**SOURCE RECORDS**
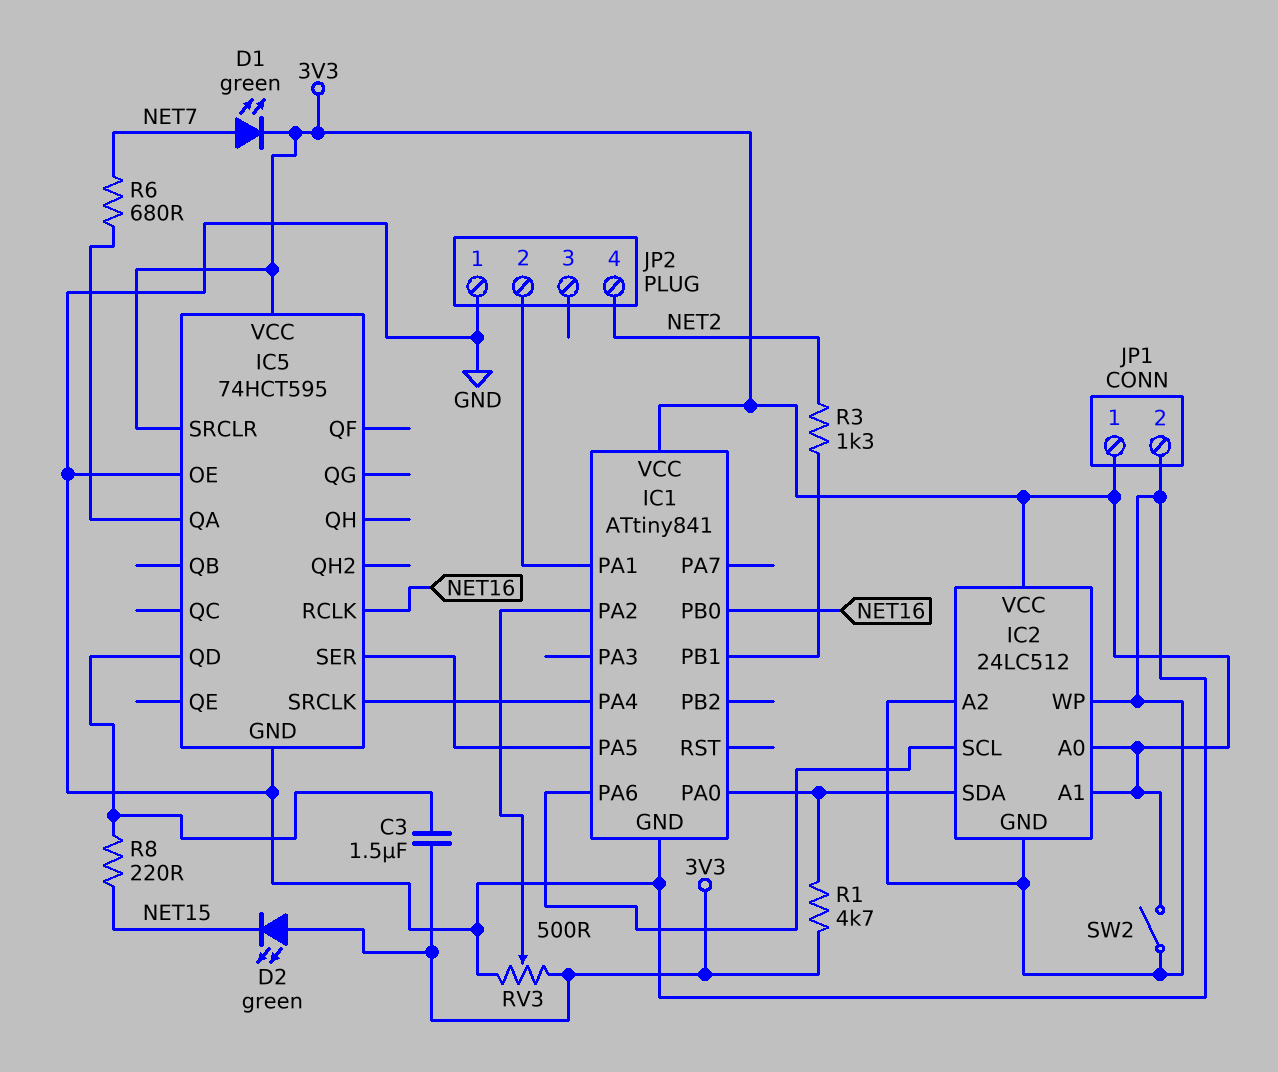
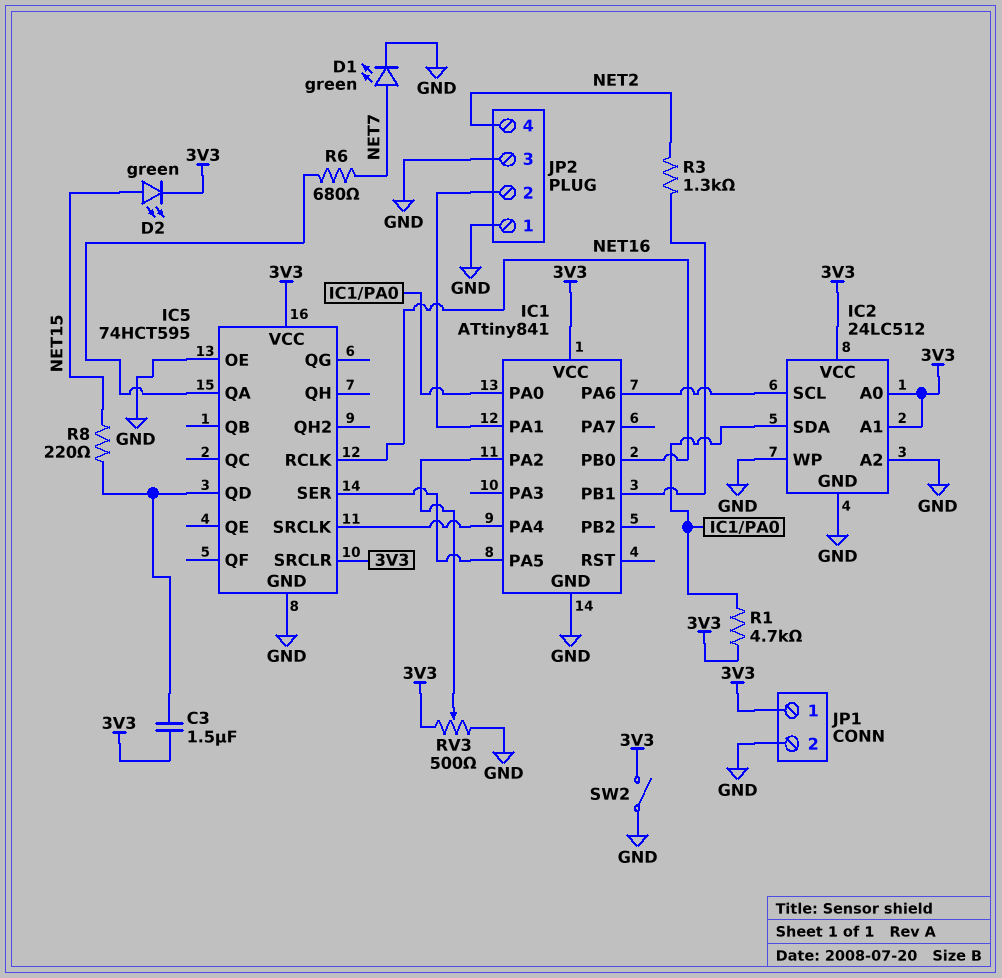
D1: LED green (A NET7, K 3V3) -> LED green (A NET7, K GND)
D2: LED green (A 3V3, K NET15) -> LED green (A NET15, K 3V3)
JP2 pin 3: none -> GND

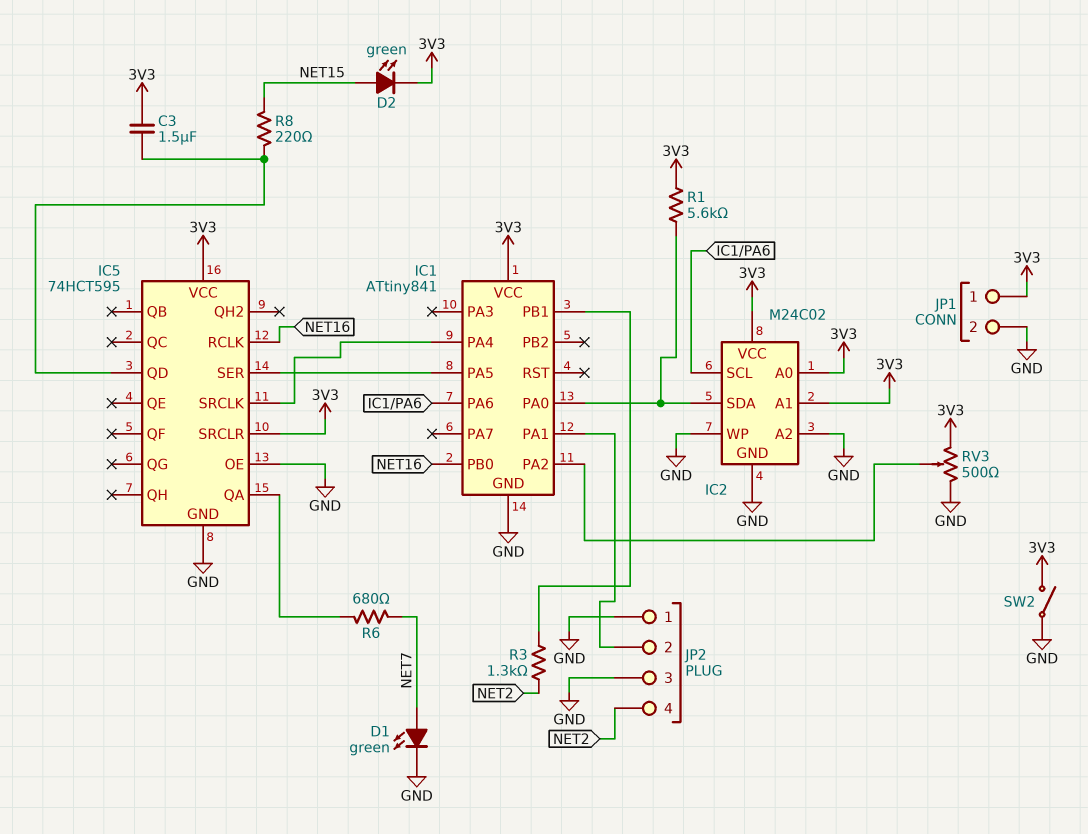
IC2: 24LC512 -> M24C02
R1: 4.7k (3V3, IC1/PA0) -> 5.6k (3V3, IC1/PA0)

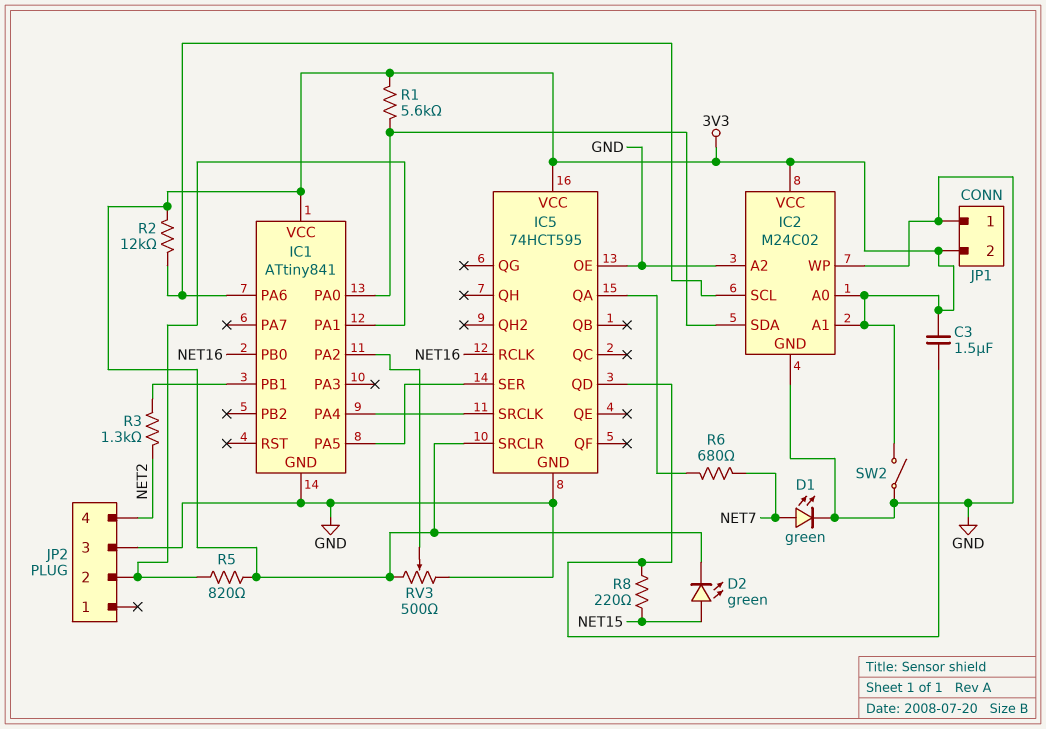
JP1 pin 1: 3V3 -> GND
JP1 pin 2: GND -> 3V3
JP2 pin 1: GND -> none
R2: none -> 12k (3V3, IC1/PA6)
R5: none -> 820 (3V3, IC1/PA1)

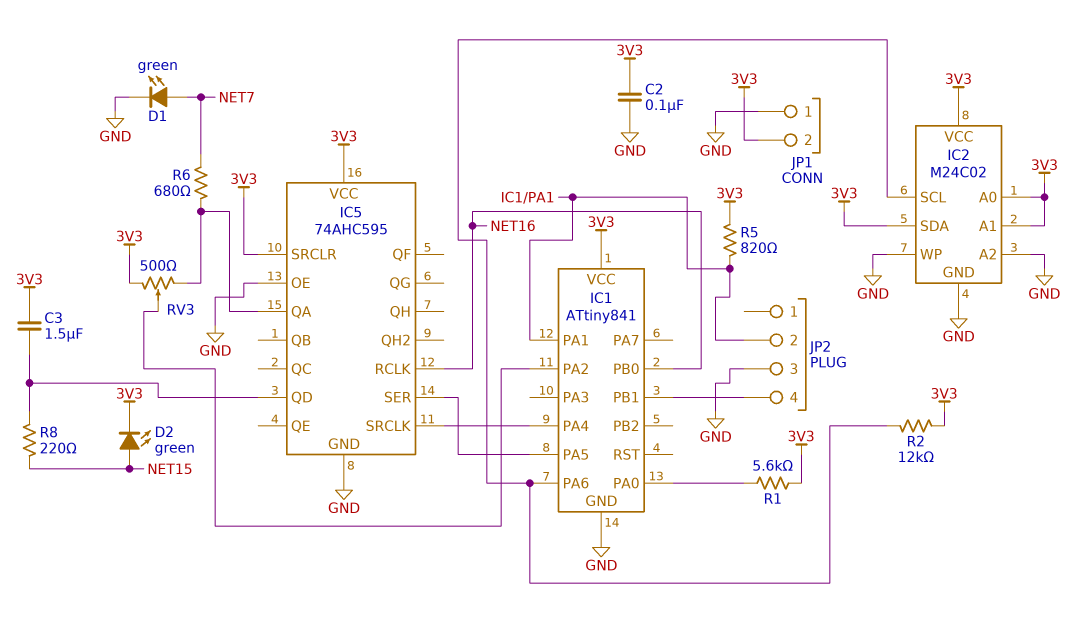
C2: none -> 100nF (3V3, GND)
IC2 pin SDA: IC1/PA0 -> 3V3
IC5: 74HCT595 -> 74AHC595
JP2 pin 4: NET2 -> IC1/PB1
R3: 1.3k (IC1/PB1, NET2) -> none
RV3: 500 (3V3, GND, wiper IC1/PA2) -> 500 (3V3, IC5/QA, wiper IC1/PA2)
SW2: switch (3V3, GND) -> none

**WHAT TO WORK ON**
Tally the lines above that contain "green"; give only the number.

**ANSWER TO THE EXERCISE**
2